Task instructions → Across the entries that follow, how many lines have the word "bottom" in them? Give only the number.

Record excerpts →
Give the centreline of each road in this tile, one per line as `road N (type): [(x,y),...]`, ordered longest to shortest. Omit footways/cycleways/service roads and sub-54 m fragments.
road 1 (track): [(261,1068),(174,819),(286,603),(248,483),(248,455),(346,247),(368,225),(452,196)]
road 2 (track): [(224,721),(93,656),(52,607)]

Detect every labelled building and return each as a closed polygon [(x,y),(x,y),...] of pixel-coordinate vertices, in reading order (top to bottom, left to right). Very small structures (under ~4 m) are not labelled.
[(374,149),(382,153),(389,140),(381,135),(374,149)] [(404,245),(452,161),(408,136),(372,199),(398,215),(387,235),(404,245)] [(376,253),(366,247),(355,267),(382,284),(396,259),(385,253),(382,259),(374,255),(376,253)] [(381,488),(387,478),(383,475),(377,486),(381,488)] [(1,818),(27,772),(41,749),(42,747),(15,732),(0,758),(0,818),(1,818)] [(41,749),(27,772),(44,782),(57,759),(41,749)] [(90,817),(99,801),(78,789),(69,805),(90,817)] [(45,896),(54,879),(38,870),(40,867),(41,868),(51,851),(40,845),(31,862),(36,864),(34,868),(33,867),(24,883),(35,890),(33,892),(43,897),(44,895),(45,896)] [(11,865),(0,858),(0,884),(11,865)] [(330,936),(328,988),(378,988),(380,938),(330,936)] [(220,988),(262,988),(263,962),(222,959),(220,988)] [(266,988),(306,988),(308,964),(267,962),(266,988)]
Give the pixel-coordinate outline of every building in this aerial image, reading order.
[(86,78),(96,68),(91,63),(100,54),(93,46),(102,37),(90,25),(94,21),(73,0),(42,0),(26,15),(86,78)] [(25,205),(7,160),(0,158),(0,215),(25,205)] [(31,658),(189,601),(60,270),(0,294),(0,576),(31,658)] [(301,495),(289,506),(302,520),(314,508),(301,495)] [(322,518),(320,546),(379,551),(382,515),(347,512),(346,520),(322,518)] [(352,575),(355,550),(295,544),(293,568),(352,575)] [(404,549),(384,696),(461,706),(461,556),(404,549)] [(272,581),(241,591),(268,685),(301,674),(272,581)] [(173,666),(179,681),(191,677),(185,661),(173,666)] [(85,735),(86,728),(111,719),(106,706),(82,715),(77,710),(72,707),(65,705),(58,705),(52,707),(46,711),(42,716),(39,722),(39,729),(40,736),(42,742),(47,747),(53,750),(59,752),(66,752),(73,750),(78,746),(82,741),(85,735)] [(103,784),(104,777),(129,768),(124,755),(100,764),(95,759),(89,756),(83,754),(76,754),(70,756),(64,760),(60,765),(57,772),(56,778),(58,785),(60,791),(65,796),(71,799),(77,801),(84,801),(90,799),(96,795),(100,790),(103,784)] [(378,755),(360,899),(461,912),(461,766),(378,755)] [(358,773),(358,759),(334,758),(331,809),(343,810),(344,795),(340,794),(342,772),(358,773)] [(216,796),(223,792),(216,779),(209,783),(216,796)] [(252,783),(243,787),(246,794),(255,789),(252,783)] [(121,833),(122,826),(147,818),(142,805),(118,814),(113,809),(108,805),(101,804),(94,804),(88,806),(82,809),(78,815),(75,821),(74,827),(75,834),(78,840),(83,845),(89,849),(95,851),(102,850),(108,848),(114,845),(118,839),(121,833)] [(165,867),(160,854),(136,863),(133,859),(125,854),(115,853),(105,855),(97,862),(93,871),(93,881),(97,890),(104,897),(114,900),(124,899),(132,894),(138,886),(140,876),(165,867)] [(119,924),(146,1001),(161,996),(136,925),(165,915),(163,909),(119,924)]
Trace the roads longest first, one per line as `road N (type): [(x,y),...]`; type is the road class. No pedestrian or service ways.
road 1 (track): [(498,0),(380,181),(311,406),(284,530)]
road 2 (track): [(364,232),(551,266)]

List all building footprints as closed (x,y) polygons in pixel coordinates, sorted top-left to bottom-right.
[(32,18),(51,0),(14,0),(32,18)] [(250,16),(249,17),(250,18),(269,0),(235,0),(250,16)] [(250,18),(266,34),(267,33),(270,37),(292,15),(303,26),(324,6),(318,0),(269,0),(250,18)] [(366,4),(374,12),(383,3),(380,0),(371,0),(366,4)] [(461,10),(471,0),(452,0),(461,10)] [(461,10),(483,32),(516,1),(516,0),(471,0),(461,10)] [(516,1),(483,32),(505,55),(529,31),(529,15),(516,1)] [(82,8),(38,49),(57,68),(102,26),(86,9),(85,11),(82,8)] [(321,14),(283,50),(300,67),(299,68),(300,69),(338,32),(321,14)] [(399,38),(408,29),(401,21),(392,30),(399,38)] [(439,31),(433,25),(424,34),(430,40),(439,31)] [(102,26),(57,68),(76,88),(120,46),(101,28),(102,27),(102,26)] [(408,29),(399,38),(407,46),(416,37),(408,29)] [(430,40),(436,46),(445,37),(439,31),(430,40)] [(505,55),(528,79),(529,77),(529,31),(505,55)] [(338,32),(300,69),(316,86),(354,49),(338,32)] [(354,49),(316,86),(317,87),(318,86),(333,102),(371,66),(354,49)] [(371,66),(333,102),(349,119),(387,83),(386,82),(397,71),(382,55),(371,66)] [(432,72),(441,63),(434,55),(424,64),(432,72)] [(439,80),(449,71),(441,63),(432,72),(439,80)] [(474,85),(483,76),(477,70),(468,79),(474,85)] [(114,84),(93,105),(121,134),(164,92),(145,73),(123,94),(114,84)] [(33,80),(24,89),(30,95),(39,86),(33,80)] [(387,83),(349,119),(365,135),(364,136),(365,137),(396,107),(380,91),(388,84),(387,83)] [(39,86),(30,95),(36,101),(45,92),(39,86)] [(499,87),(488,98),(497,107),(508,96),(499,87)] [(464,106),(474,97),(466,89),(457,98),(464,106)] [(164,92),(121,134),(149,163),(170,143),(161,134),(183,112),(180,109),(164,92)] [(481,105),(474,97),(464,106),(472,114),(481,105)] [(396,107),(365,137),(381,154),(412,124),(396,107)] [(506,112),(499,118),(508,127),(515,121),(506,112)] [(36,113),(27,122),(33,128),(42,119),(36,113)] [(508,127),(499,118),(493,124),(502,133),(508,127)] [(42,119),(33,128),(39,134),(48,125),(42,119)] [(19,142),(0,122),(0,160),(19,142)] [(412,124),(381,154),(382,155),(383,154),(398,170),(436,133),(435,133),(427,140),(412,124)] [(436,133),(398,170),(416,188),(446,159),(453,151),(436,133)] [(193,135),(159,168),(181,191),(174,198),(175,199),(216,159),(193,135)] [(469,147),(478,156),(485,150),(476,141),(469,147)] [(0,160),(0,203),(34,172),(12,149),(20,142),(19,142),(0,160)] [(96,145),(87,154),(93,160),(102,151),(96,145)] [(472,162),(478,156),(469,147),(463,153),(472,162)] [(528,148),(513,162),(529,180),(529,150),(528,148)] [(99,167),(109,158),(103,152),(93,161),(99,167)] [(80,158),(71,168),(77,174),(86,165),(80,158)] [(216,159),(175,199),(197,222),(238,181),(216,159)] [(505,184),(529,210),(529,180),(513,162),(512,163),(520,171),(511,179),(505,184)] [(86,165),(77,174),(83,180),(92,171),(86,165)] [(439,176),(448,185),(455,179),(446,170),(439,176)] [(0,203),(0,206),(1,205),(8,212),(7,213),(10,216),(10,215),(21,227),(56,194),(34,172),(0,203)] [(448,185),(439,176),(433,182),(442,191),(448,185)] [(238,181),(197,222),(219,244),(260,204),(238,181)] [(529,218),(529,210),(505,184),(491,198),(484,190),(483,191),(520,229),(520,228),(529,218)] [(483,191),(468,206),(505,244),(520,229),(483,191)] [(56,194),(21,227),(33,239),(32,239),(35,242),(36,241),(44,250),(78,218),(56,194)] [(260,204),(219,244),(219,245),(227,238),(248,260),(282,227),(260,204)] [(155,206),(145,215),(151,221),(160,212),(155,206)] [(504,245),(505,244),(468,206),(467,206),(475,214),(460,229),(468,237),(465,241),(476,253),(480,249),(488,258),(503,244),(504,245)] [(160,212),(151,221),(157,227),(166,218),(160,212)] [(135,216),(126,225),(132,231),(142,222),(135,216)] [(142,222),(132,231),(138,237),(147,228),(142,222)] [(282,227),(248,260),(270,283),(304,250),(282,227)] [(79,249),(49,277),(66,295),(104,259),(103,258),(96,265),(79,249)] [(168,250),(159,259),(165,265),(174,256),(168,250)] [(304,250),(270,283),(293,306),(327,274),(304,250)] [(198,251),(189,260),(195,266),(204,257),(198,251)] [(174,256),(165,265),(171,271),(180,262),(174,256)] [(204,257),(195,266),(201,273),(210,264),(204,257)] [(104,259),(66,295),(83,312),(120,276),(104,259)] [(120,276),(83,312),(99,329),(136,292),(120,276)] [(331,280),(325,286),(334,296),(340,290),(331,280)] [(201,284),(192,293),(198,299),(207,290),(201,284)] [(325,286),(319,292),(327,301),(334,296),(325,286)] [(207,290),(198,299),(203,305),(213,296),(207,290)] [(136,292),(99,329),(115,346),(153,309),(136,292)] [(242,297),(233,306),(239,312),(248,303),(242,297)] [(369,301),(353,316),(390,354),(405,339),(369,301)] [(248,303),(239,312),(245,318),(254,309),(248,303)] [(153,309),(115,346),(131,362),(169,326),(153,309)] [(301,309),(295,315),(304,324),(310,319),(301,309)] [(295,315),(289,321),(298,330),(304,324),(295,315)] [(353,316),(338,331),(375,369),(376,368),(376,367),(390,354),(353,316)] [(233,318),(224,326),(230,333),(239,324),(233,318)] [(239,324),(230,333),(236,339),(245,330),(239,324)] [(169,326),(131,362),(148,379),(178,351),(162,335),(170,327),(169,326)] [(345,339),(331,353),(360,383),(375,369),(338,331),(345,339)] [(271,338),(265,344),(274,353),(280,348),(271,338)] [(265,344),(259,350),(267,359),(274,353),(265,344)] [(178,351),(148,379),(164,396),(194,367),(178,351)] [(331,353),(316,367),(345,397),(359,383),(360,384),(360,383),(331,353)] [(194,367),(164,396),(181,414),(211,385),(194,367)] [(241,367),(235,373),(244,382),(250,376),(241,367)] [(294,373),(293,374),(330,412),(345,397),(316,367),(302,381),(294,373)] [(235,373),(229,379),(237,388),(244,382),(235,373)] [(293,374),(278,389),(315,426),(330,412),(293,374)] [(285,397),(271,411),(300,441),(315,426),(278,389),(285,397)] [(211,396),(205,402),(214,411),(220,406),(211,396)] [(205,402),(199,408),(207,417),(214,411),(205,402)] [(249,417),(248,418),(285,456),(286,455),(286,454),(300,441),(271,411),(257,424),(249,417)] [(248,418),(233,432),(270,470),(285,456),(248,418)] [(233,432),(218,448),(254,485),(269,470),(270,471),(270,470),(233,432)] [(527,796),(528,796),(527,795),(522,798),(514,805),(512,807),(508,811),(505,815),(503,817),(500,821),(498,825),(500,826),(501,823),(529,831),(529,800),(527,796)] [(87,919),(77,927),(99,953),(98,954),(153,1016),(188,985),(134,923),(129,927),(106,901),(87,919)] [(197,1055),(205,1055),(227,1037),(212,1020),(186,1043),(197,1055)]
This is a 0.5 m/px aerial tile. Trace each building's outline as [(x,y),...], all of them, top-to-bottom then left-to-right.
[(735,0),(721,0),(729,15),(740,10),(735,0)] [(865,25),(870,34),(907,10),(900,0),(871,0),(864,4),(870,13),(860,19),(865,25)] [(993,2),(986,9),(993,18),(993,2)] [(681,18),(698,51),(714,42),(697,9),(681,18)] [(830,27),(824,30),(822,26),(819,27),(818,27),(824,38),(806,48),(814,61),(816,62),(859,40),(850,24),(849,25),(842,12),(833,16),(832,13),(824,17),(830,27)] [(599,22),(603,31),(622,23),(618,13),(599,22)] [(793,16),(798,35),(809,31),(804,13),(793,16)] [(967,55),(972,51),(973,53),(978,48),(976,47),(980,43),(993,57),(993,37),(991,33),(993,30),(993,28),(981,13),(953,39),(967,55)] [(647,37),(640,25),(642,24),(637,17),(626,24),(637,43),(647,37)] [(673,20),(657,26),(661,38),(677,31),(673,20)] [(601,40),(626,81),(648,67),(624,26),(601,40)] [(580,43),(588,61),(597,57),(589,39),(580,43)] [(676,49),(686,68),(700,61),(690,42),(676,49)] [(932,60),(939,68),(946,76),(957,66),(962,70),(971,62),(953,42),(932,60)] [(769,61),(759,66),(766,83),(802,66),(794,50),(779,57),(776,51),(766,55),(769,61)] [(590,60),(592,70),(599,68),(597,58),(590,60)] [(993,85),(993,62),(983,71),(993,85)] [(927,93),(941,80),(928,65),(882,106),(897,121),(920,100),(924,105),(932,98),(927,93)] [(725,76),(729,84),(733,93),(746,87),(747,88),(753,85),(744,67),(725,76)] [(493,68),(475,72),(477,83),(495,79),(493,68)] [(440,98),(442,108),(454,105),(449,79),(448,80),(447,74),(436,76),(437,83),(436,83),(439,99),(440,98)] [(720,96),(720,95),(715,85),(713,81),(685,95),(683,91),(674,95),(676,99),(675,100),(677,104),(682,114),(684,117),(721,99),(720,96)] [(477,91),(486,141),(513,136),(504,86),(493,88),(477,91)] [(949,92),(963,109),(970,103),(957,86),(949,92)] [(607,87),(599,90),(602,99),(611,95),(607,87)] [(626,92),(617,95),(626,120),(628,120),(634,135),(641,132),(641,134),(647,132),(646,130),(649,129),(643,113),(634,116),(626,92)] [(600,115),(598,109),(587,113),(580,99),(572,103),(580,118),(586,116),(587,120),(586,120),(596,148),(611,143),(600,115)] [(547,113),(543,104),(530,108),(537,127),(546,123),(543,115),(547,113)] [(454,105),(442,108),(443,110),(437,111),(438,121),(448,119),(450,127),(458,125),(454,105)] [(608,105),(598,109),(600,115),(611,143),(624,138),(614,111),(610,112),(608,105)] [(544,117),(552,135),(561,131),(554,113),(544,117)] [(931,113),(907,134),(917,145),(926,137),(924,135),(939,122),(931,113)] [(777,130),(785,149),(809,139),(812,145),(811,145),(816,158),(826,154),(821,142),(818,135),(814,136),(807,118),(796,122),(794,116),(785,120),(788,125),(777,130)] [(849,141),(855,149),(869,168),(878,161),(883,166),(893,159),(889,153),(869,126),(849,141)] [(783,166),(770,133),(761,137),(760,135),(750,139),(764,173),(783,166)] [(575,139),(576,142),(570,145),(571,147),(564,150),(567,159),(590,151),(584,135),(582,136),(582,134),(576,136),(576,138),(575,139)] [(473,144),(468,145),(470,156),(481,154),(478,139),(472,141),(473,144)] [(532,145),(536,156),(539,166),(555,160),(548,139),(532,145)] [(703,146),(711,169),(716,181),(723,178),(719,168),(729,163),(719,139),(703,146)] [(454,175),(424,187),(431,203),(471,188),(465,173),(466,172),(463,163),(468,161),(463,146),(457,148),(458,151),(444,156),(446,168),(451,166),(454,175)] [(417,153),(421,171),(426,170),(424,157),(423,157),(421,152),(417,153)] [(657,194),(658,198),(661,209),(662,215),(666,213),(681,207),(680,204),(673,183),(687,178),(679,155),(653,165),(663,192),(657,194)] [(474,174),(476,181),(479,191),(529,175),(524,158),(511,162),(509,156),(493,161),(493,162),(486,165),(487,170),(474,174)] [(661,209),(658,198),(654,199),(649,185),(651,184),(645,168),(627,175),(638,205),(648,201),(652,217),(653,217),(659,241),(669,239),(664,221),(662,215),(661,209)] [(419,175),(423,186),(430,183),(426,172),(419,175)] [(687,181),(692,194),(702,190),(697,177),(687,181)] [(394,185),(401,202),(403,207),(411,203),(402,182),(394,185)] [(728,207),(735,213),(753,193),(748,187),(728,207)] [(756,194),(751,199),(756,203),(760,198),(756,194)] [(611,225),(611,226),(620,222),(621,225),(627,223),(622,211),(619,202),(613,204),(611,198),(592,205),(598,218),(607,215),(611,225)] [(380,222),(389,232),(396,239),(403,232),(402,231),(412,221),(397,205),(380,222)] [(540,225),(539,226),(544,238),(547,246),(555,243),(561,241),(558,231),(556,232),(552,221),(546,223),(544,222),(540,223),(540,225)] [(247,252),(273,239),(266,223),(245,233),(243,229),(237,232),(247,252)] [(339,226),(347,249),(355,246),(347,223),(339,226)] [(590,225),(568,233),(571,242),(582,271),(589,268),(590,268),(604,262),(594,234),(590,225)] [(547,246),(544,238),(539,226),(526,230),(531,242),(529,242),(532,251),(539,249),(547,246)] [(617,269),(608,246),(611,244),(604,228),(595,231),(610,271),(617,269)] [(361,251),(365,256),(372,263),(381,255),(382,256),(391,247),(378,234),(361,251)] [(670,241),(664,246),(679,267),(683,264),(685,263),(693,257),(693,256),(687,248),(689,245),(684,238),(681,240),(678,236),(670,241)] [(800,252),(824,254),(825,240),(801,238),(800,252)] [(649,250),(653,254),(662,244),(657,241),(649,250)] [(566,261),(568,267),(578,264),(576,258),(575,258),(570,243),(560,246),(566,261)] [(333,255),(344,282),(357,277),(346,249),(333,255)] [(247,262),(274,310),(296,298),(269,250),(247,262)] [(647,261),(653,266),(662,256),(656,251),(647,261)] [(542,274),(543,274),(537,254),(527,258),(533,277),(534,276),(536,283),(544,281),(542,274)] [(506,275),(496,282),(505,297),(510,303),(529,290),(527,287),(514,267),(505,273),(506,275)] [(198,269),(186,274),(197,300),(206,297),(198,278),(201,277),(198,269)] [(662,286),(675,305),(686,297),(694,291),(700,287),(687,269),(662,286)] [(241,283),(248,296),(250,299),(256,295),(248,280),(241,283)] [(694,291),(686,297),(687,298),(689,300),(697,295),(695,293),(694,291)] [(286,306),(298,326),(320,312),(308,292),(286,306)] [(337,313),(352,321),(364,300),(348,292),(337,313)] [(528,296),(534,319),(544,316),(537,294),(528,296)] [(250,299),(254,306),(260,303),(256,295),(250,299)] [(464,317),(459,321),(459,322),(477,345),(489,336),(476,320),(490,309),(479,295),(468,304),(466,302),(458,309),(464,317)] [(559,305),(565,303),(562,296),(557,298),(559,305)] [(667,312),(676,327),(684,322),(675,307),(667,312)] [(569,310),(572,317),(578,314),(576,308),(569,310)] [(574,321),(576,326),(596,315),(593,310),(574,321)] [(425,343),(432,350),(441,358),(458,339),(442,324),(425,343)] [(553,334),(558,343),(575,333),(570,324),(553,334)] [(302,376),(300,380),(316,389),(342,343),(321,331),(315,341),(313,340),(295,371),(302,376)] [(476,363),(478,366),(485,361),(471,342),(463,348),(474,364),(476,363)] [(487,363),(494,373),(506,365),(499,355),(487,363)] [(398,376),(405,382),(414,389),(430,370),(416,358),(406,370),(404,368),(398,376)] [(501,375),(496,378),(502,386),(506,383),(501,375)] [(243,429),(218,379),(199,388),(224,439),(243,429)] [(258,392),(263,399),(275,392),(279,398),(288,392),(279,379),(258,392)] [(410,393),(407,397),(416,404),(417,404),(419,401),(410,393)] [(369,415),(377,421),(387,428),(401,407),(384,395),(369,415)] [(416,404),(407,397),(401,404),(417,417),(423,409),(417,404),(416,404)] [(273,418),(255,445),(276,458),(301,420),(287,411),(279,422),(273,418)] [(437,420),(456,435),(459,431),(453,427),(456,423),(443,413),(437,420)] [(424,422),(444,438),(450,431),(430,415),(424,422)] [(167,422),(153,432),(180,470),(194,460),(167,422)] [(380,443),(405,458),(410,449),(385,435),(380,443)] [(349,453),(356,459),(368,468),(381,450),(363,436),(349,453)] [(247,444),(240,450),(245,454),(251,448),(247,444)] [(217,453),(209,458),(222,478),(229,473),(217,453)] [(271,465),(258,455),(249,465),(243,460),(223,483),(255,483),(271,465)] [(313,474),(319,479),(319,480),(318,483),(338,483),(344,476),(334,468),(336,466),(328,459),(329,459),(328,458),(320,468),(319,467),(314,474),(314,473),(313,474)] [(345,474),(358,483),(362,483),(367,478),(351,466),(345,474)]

Exercise response → 3